**TO BE DONE:** Convert the rows below into a single numbered list with one line per item, skipping blank lines and leaving the pictures out of your answer.

**EXERCISE DATA:**
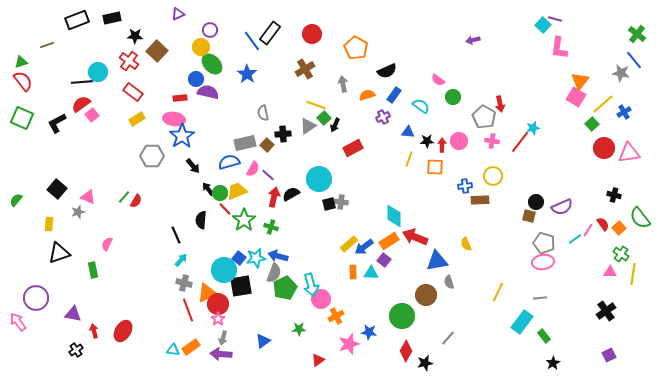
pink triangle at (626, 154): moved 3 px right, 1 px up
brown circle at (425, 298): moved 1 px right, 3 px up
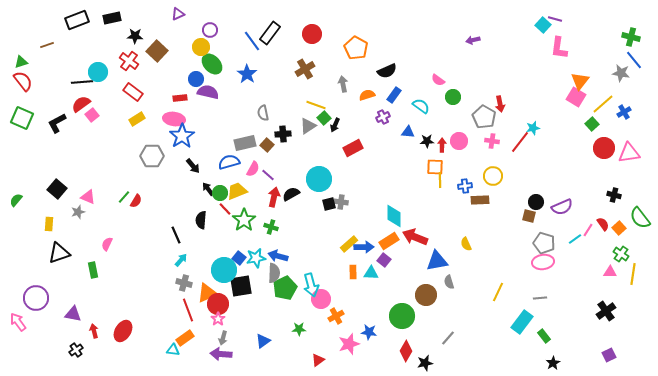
green cross at (637, 34): moved 6 px left, 3 px down; rotated 24 degrees counterclockwise
yellow line at (409, 159): moved 31 px right, 21 px down; rotated 21 degrees counterclockwise
blue arrow at (364, 247): rotated 144 degrees counterclockwise
gray semicircle at (274, 273): rotated 18 degrees counterclockwise
orange rectangle at (191, 347): moved 6 px left, 9 px up
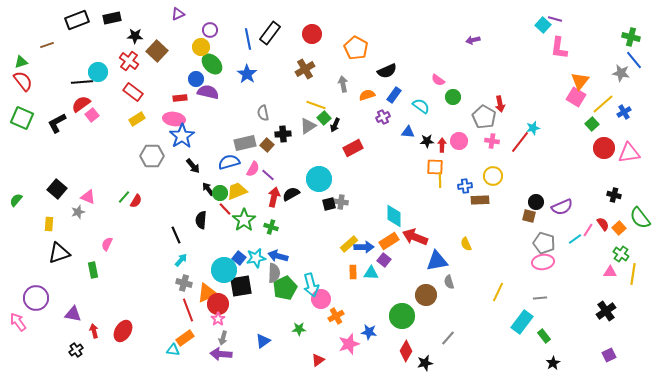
blue line at (252, 41): moved 4 px left, 2 px up; rotated 25 degrees clockwise
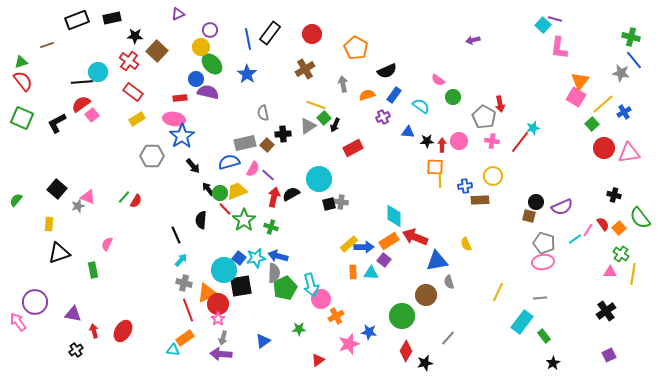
gray star at (78, 212): moved 6 px up
purple circle at (36, 298): moved 1 px left, 4 px down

**RESPONSE TO THIS TASK:**
1. pink triangle at (626, 154): moved 3 px right, 1 px up
2. brown circle at (425, 298): moved 1 px right, 3 px up
3. green cross at (637, 34): moved 6 px left, 3 px down; rotated 24 degrees counterclockwise
4. yellow line at (409, 159): moved 31 px right, 21 px down; rotated 21 degrees counterclockwise
5. blue arrow at (364, 247): rotated 144 degrees counterclockwise
6. gray semicircle at (274, 273): rotated 18 degrees counterclockwise
7. orange rectangle at (191, 347): moved 6 px left, 9 px up
8. blue line at (252, 41): moved 4 px left, 2 px up; rotated 25 degrees clockwise
9. gray star at (78, 212): moved 6 px up
10. purple circle at (36, 298): moved 1 px left, 4 px down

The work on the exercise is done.